(Object state change records)
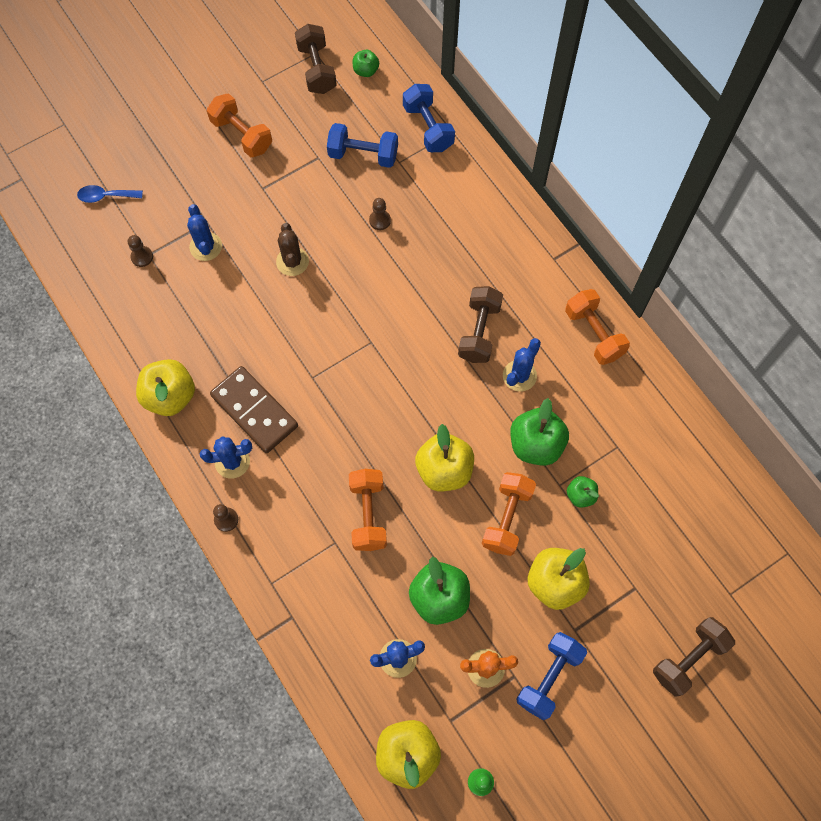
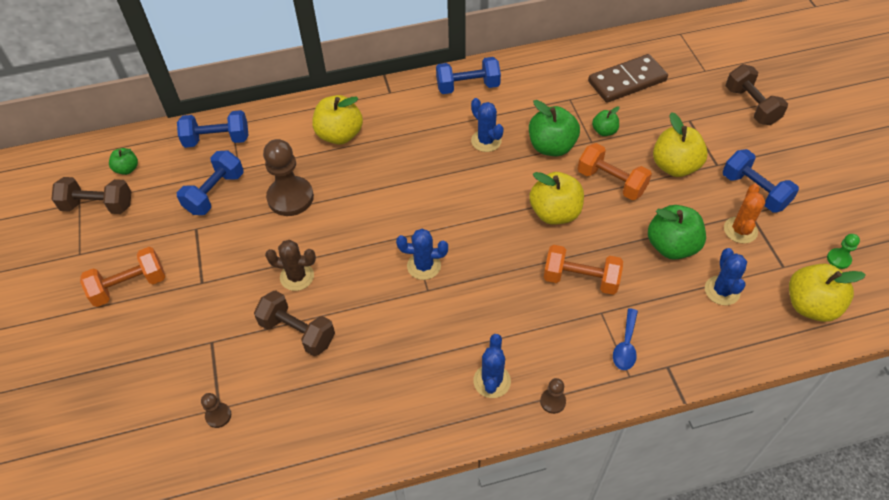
camera: 70 degrees left, 15 degrees down
blue spoon [77,185,143,203] -> blue spoon moved to [613,308,638,370]
yellow apple [136,359,195,416] -> yellow apple moved to [312,95,363,145]
blue cactus [187,204,222,261] -> blue cactus moved to [396,229,448,280]
brown domino [210,366,298,453] -> brown domino moved to [588,54,668,103]
brown pawn [369,198,391,230] -> brown pawn [263,139,314,216], size x2.17
brown dumbbell [458,286,503,363] -> brown dumbbell moved to [254,290,335,356]
orange dumbbell [565,289,630,365] -> blue dumbbell [436,57,501,94]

Instructions to follow:
The required output is each line of the entries that contains the word "brown".

Response for this exercise:
brown domino [210,366,298,453] -> brown domino moved to [588,54,668,103]
brown pawn [369,198,391,230] -> brown pawn [263,139,314,216], size x2.17
brown dumbbell [458,286,503,363] -> brown dumbbell moved to [254,290,335,356]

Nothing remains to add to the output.